Starting with the line that holds "blue pentagon: rotated" and stopping after the line that holds "blue cross: rotated 32 degrees clockwise", repeat the lines below word for word, without the pictures.
————
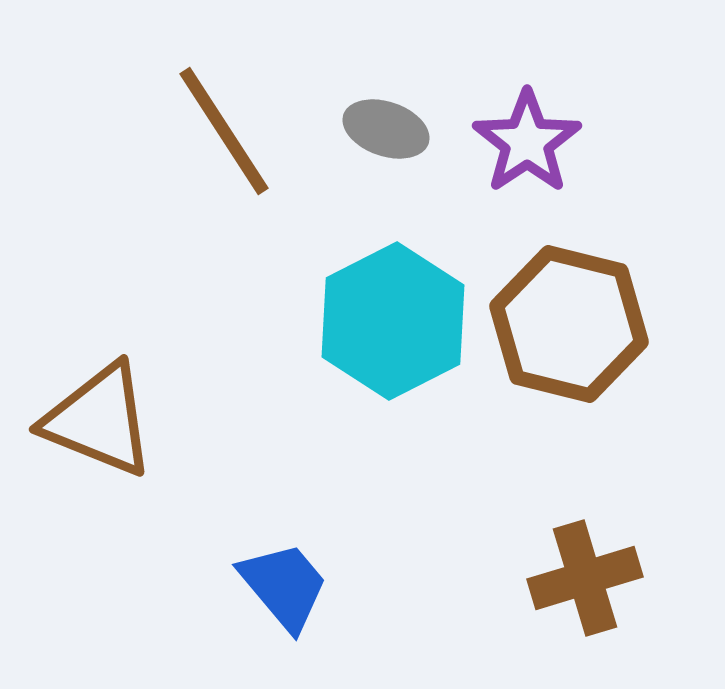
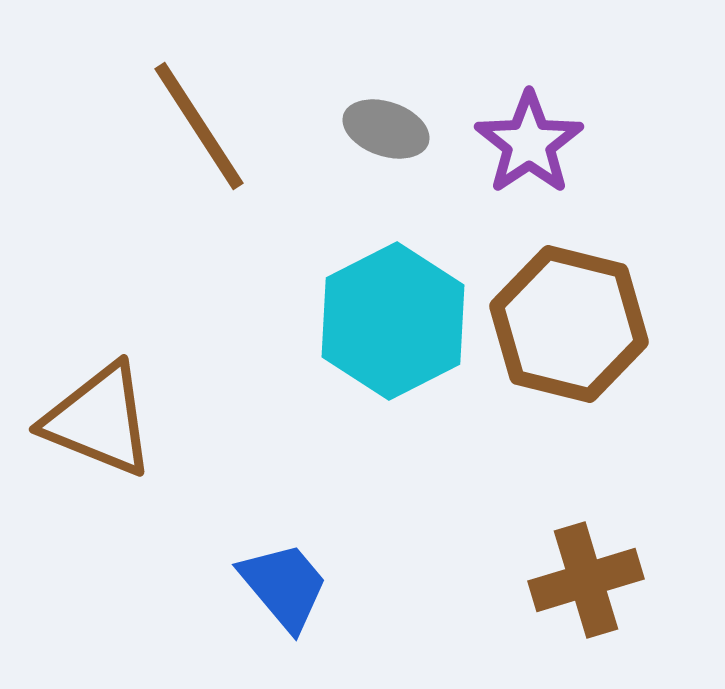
brown line: moved 25 px left, 5 px up
purple star: moved 2 px right, 1 px down
brown cross: moved 1 px right, 2 px down
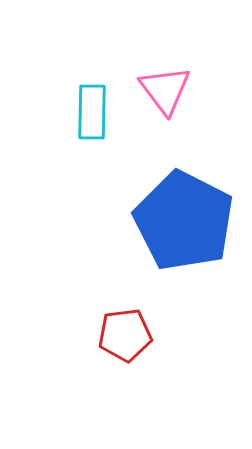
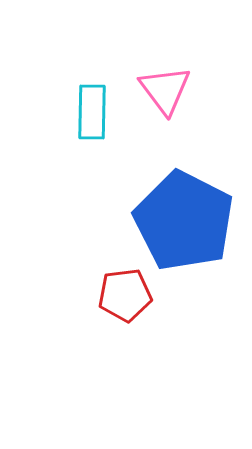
red pentagon: moved 40 px up
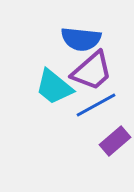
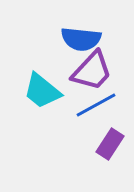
purple trapezoid: rotated 6 degrees counterclockwise
cyan trapezoid: moved 12 px left, 4 px down
purple rectangle: moved 5 px left, 3 px down; rotated 16 degrees counterclockwise
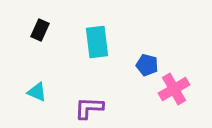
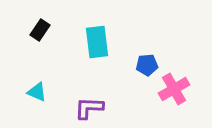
black rectangle: rotated 10 degrees clockwise
blue pentagon: rotated 20 degrees counterclockwise
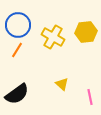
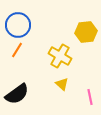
yellow cross: moved 7 px right, 19 px down
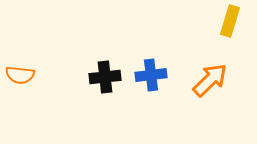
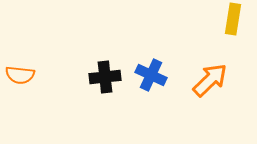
yellow rectangle: moved 3 px right, 2 px up; rotated 8 degrees counterclockwise
blue cross: rotated 32 degrees clockwise
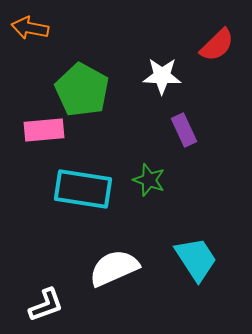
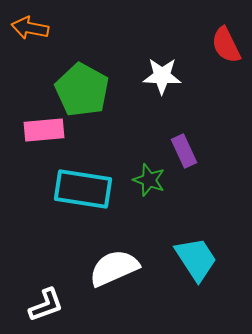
red semicircle: moved 9 px right; rotated 108 degrees clockwise
purple rectangle: moved 21 px down
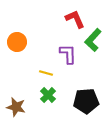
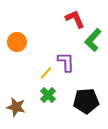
purple L-shape: moved 2 px left, 8 px down
yellow line: rotated 64 degrees counterclockwise
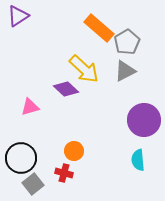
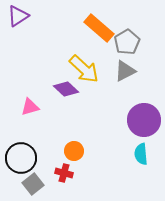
cyan semicircle: moved 3 px right, 6 px up
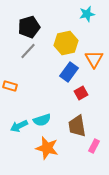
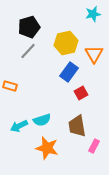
cyan star: moved 6 px right
orange triangle: moved 5 px up
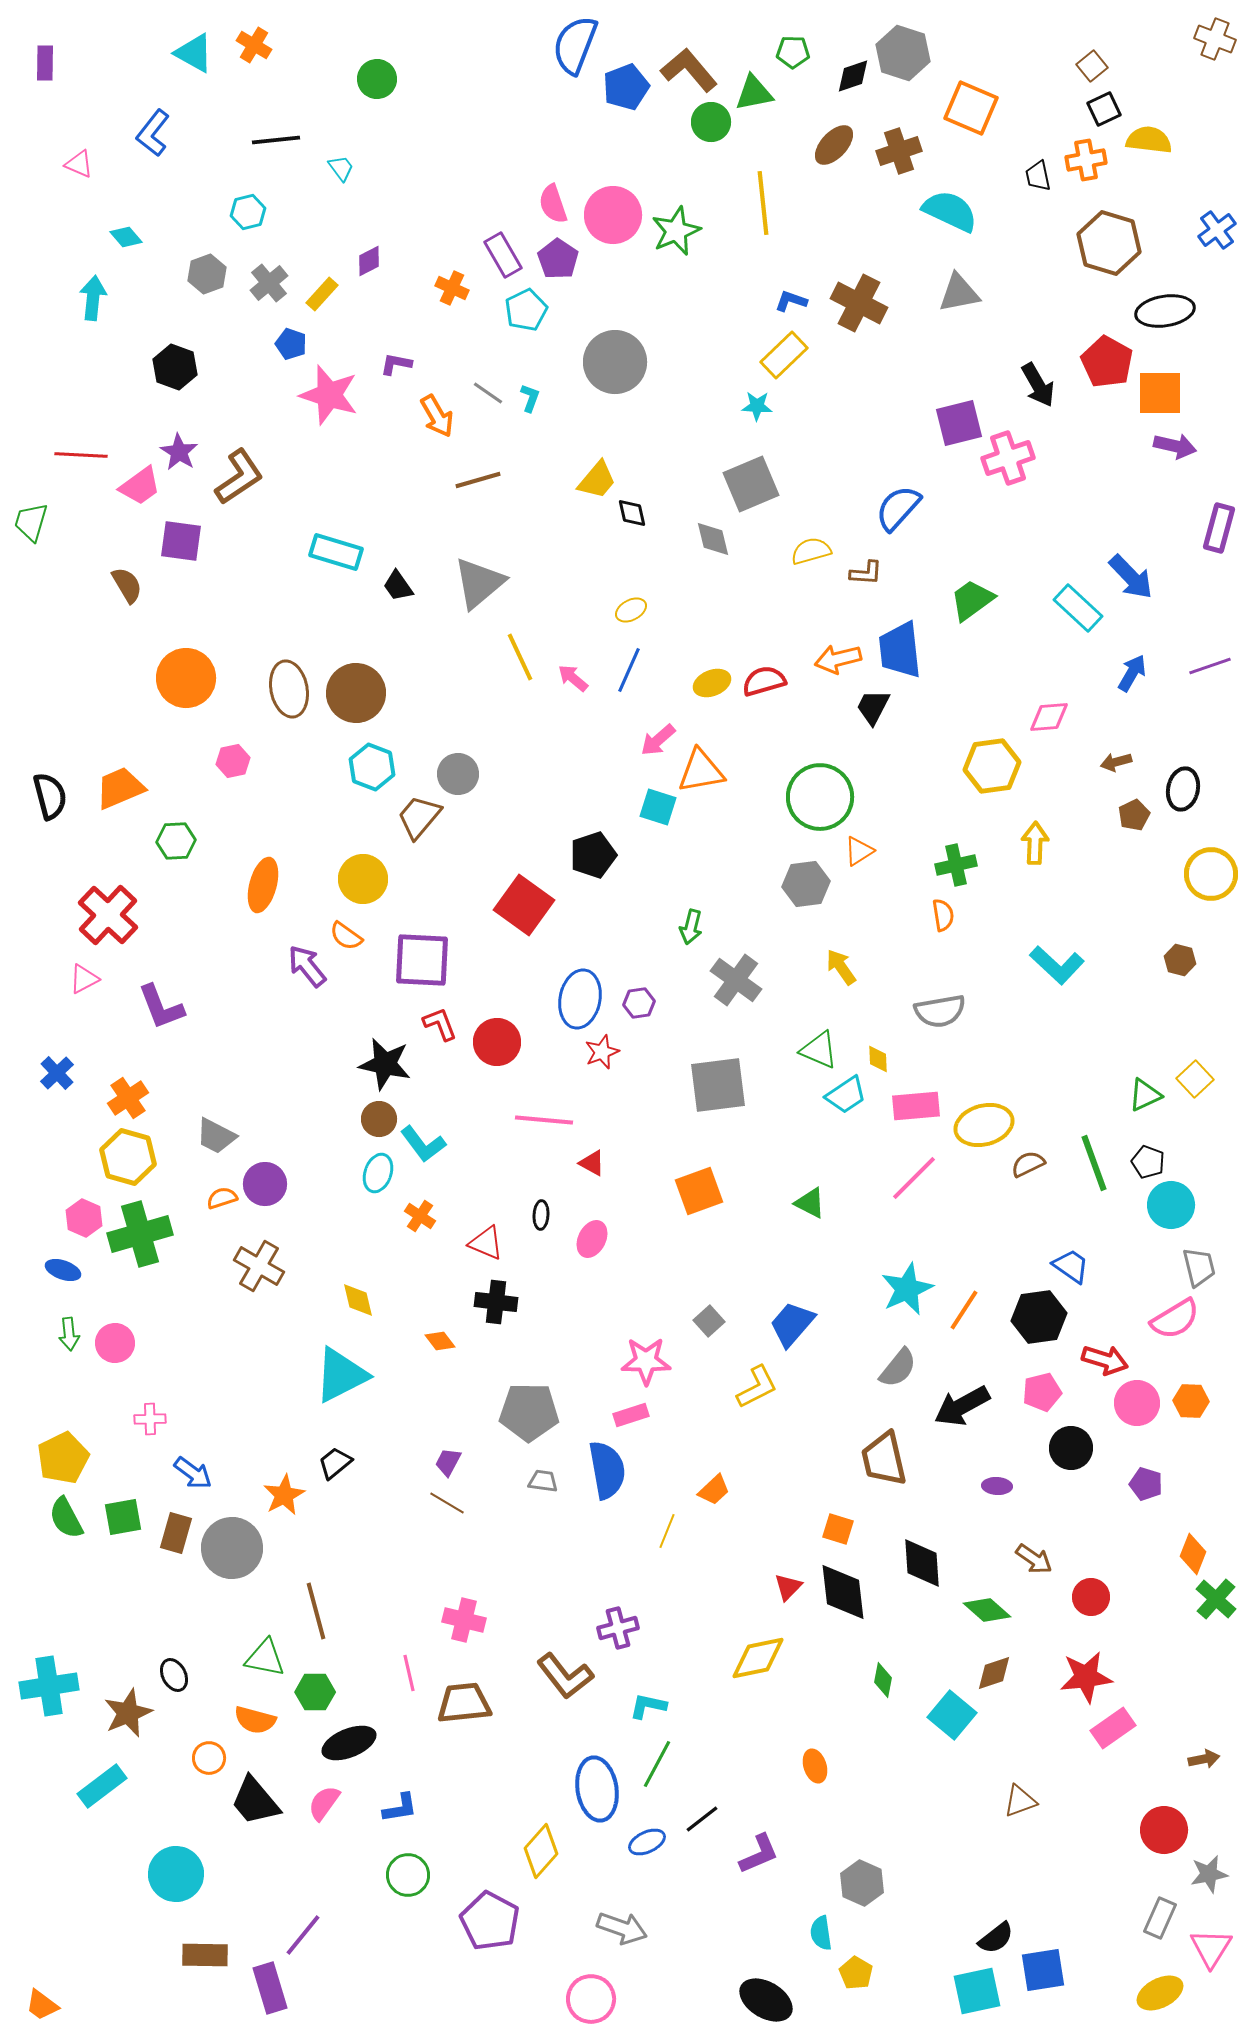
————
**Solution**
blue pentagon: rotated 20 degrees counterclockwise
yellow cross: moved 7 px right, 19 px down
yellow rectangle: moved 3 px right, 2 px up; rotated 8 degrees counterclockwise
blue cross: rotated 32 degrees clockwise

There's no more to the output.